What you need to do → Set down each entry exactly; omit images.

Records from a collection →
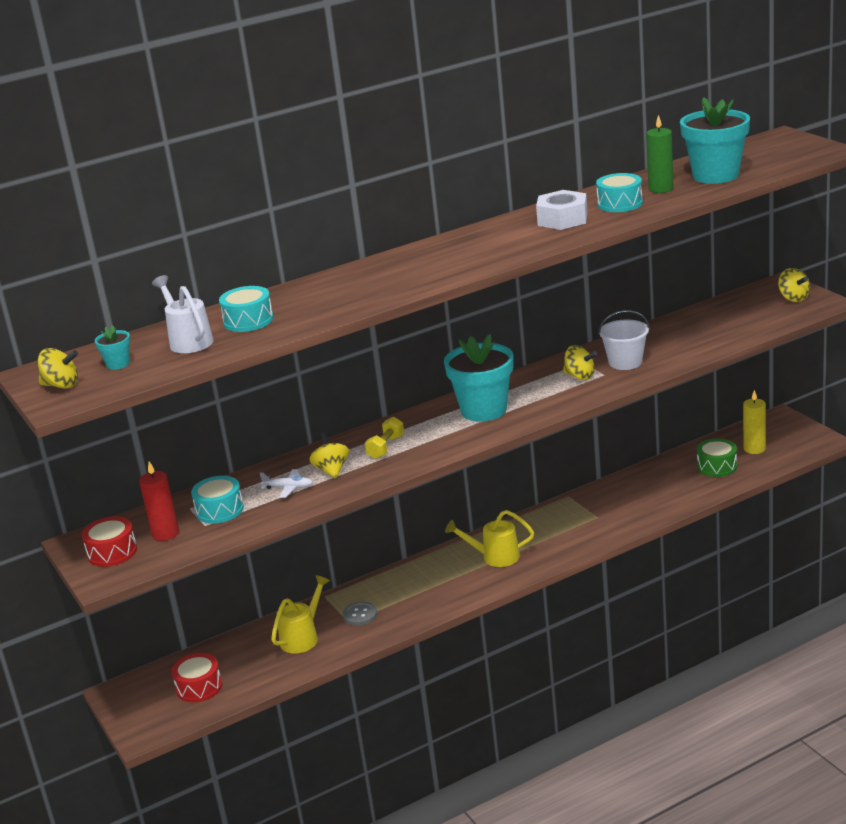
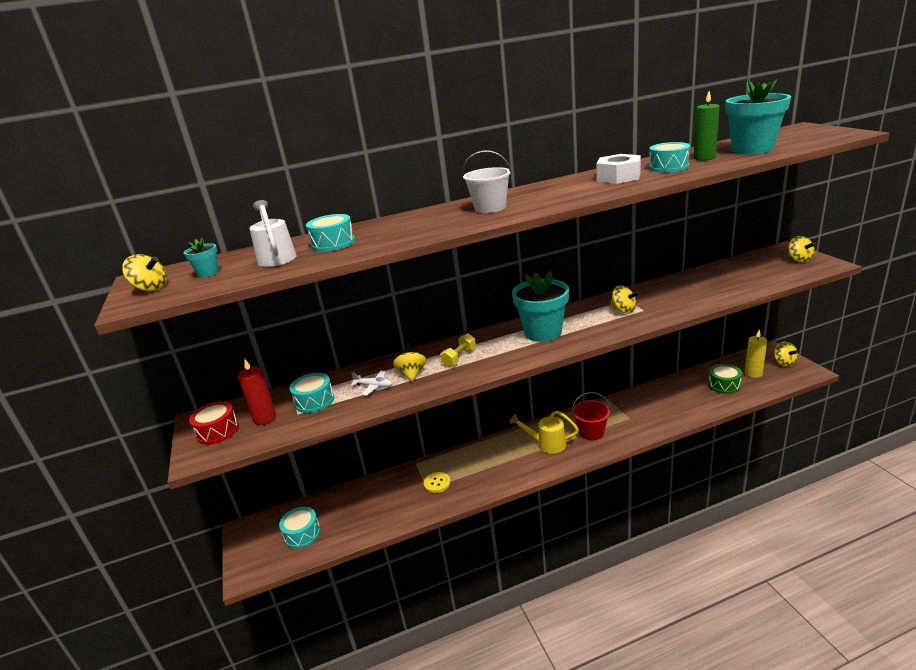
camera: 10 degrees right, 0 degrees up
(199, 687) = (302, 534): red drum -> turquoise drum
(302, 637) = (390, 498): yellow watering can -> none
(360, 615) = (437, 483): grey button -> yellow button
(550, 538) = (591, 432): none -> red bucket
(625, 362) = (661, 301): white bucket -> white bucket (490, 208)
(794, 432) = (784, 362): none -> yellow spinning top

Answer space →
camera: 10 degrees right, 0 degrees up
(199, 687) = (302, 534): red drum -> turquoise drum
(302, 637) = (390, 498): yellow watering can -> none
(360, 615) = (437, 483): grey button -> yellow button
(550, 538) = (591, 432): none -> red bucket
(625, 362) = (661, 301): white bucket -> white bucket (490, 208)
(794, 432) = (784, 362): none -> yellow spinning top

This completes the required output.